* **INSTRUCTIONS FOR THE TASK**
In full and without alteration, output each record given here.

── PROVIDED INFORMATION

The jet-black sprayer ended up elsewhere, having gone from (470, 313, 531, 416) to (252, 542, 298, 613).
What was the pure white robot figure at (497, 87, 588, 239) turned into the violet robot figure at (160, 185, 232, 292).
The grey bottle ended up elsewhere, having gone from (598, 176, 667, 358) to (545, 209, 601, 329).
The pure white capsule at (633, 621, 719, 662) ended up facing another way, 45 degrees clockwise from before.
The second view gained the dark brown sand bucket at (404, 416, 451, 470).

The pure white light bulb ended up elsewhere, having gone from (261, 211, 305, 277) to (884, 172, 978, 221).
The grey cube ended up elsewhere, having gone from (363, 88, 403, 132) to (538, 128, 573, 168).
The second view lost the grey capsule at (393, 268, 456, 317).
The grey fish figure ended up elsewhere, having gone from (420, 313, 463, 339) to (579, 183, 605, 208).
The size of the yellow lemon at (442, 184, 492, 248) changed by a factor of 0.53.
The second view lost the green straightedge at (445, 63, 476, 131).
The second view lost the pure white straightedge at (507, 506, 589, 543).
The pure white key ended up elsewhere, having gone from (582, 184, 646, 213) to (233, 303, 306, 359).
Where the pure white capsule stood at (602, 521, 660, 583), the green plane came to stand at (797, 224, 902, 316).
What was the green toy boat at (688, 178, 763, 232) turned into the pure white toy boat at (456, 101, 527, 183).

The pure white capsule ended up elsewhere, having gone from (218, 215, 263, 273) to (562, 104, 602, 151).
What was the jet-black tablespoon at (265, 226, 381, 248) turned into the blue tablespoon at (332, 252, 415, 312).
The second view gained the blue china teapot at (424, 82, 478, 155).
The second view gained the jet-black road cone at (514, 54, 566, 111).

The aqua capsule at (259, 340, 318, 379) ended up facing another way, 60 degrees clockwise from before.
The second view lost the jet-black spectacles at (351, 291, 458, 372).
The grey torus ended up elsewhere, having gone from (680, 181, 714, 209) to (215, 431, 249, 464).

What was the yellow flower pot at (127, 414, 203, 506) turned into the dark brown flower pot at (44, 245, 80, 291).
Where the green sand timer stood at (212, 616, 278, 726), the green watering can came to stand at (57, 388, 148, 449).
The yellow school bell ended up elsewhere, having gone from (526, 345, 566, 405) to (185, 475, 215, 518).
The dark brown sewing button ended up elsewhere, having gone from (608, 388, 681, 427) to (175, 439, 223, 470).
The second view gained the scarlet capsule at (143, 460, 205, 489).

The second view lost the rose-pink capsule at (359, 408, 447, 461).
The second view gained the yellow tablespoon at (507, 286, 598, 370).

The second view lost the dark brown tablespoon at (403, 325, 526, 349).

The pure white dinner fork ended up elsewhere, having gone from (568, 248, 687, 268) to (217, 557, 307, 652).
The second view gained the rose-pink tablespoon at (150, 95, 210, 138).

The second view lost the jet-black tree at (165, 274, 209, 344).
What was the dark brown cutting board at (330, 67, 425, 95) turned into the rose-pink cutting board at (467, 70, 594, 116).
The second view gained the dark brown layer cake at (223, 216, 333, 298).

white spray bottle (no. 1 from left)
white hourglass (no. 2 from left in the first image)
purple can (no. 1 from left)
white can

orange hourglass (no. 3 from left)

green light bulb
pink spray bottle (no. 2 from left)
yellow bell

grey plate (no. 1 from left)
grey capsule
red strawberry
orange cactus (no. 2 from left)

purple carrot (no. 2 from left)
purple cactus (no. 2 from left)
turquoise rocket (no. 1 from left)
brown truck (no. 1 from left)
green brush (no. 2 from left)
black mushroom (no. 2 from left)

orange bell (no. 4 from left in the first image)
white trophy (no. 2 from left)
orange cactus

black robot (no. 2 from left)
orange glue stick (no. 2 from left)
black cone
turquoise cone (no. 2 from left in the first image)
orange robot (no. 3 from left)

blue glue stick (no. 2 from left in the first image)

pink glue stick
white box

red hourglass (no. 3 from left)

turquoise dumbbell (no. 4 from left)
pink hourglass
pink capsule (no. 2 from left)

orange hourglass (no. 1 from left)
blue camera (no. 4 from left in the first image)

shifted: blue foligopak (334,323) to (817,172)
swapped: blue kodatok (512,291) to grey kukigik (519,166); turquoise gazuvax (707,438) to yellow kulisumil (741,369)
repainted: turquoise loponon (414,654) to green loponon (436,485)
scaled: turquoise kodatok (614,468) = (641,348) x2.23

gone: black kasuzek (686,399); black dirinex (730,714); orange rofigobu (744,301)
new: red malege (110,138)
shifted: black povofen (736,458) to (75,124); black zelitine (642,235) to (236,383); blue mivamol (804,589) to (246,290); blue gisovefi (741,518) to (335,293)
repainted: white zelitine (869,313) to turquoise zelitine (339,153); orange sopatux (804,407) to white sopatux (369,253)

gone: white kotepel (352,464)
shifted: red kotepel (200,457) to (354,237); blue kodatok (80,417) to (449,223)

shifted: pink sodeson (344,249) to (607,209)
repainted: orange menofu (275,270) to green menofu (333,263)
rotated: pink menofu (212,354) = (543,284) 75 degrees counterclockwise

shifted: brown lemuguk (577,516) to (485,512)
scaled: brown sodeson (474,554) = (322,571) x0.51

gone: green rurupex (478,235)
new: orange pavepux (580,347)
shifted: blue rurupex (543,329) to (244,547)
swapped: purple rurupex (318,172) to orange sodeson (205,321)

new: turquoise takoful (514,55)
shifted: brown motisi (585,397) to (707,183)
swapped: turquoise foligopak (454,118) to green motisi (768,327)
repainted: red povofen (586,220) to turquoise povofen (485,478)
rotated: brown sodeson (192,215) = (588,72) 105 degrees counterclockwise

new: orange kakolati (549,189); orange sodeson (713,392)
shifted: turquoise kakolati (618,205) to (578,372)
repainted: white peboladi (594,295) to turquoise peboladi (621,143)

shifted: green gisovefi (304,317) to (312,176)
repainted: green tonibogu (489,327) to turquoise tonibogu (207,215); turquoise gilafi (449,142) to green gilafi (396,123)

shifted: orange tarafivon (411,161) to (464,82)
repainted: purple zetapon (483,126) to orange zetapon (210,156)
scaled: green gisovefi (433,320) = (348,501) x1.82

────

* **ANSWER FOR THE TASK**
The jet-black sprayer ended up elsewhere, having gone from (470, 313, 531, 416) to (252, 542, 298, 613).
What was the pure white robot figure at (497, 87, 588, 239) turned into the violet robot figure at (160, 185, 232, 292).
The grey bottle ended up elsewhere, having gone from (598, 176, 667, 358) to (545, 209, 601, 329).
The pure white capsule at (633, 621, 719, 662) ended up facing another way, 45 degrees clockwise from before.
The second view gained the dark brown sand bucket at (404, 416, 451, 470).

The pure white light bulb ended up elsewhere, having gone from (261, 211, 305, 277) to (884, 172, 978, 221).
The grey cube ended up elsewhere, having gone from (363, 88, 403, 132) to (538, 128, 573, 168).
The second view lost the grey capsule at (393, 268, 456, 317).
The grey fish figure ended up elsewhere, having gone from (420, 313, 463, 339) to (579, 183, 605, 208).
The size of the yellow lemon at (442, 184, 492, 248) changed by a factor of 0.53.
The second view lost the green straightedge at (445, 63, 476, 131).
The second view lost the pure white straightedge at (507, 506, 589, 543).
The pure white key ended up elsewhere, having gone from (582, 184, 646, 213) to (233, 303, 306, 359).
Where the pure white capsule stood at (602, 521, 660, 583), the green plane came to stand at (797, 224, 902, 316).
What was the green toy boat at (688, 178, 763, 232) turned into the pure white toy boat at (456, 101, 527, 183).

The pure white capsule ended up elsewhere, having gone from (218, 215, 263, 273) to (562, 104, 602, 151).
What was the jet-black tablespoon at (265, 226, 381, 248) turned into the blue tablespoon at (332, 252, 415, 312).
The second view gained the blue china teapot at (424, 82, 478, 155).
The second view gained the jet-black road cone at (514, 54, 566, 111).

The aqua capsule at (259, 340, 318, 379) ended up facing another way, 60 degrees clockwise from before.
The second view lost the jet-black spectacles at (351, 291, 458, 372).
The grey torus ended up elsewhere, having gone from (680, 181, 714, 209) to (215, 431, 249, 464).

What was the yellow flower pot at (127, 414, 203, 506) turned into the dark brown flower pot at (44, 245, 80, 291).
Where the green sand timer stood at (212, 616, 278, 726), the green watering can came to stand at (57, 388, 148, 449).
The yellow school bell ended up elsewhere, having gone from (526, 345, 566, 405) to (185, 475, 215, 518).
The dark brown sewing button ended up elsewhere, having gone from (608, 388, 681, 427) to (175, 439, 223, 470).
The second view gained the scarlet capsule at (143, 460, 205, 489).

The second view lost the rose-pink capsule at (359, 408, 447, 461).
The second view gained the yellow tablespoon at (507, 286, 598, 370).

The second view lost the dark brown tablespoon at (403, 325, 526, 349).

The pure white dinner fork ended up elsewhere, having gone from (568, 248, 687, 268) to (217, 557, 307, 652).
The second view gained the rose-pink tablespoon at (150, 95, 210, 138).

The second view lost the jet-black tree at (165, 274, 209, 344).
What was the dark brown cutting board at (330, 67, 425, 95) turned into the rose-pink cutting board at (467, 70, 594, 116).
The second view gained the dark brown layer cake at (223, 216, 333, 298).

white spray bottle (no. 1 from left)
white hourglass (no. 2 from left in the first image)
purple can (no. 1 from left)
white can

orange hourglass (no. 3 from left)

green light bulb
pink spray bottle (no. 2 from left)
yellow bell

grey plate (no. 1 from left)
grey capsule
red strawberry
orange cactus (no. 2 from left)

purple carrot (no. 2 from left)
purple cactus (no. 2 from left)
turquoise rocket (no. 1 from left)
brown truck (no. 1 from left)
green brush (no. 2 from left)
black mushroom (no. 2 from left)

orange bell (no. 4 from left in the first image)
white trophy (no. 2 from left)
orange cactus

black robot (no. 2 from left)
orange glue stick (no. 2 from left)
black cone
turquoise cone (no. 2 from left in the first image)
orange robot (no. 3 from left)

blue glue stick (no. 2 from left in the first image)

pink glue stick
white box

red hourglass (no. 3 from left)

turquoise dumbbell (no. 4 from left)
pink hourglass
pink capsule (no. 2 from left)

orange hourglass (no. 1 from left)
blue camera (no. 4 from left in the first image)

shifted: blue foligopak (334,323) to (817,172)
swapped: blue kodatok (512,291) to grey kukigik (519,166); turquoise gazuvax (707,438) to yellow kulisumil (741,369)
repainted: turquoise loponon (414,654) to green loponon (436,485)
scaled: turquoise kodatok (614,468) = (641,348) x2.23

gone: black kasuzek (686,399); black dirinex (730,714); orange rofigobu (744,301)
new: red malege (110,138)
shifted: black povofen (736,458) to (75,124); black zelitine (642,235) to (236,383); blue mivamol (804,589) to (246,290); blue gisovefi (741,518) to (335,293)
repainted: white zelitine (869,313) to turquoise zelitine (339,153); orange sopatux (804,407) to white sopatux (369,253)

gone: white kotepel (352,464)
shifted: red kotepel (200,457) to (354,237); blue kodatok (80,417) to (449,223)

shifted: pink sodeson (344,249) to (607,209)
repainted: orange menofu (275,270) to green menofu (333,263)
rotated: pink menofu (212,354) = (543,284) 75 degrees counterclockwise

shifted: brown lemuguk (577,516) to (485,512)
scaled: brown sodeson (474,554) = (322,571) x0.51

gone: green rurupex (478,235)
new: orange pavepux (580,347)
shifted: blue rurupex (543,329) to (244,547)
swapped: purple rurupex (318,172) to orange sodeson (205,321)

new: turquoise takoful (514,55)
shifted: brown motisi (585,397) to (707,183)
swapped: turquoise foligopak (454,118) to green motisi (768,327)
repainted: red povofen (586,220) to turquoise povofen (485,478)
rotated: brown sodeson (192,215) = (588,72) 105 degrees counterclockwise

new: orange kakolati (549,189); orange sodeson (713,392)
shifted: turquoise kakolati (618,205) to (578,372)
repainted: white peboladi (594,295) to turquoise peboladi (621,143)

shifted: green gisovefi (304,317) to (312,176)
repainted: green tonibogu (489,327) to turquoise tonibogu (207,215); turquoise gilafi (449,142) to green gilafi (396,123)

shifted: orange tarafivon (411,161) to (464,82)
repainted: purple zetapon (483,126) to orange zetapon (210,156)
scaled: green gisovefi (433,320) = (348,501) x1.82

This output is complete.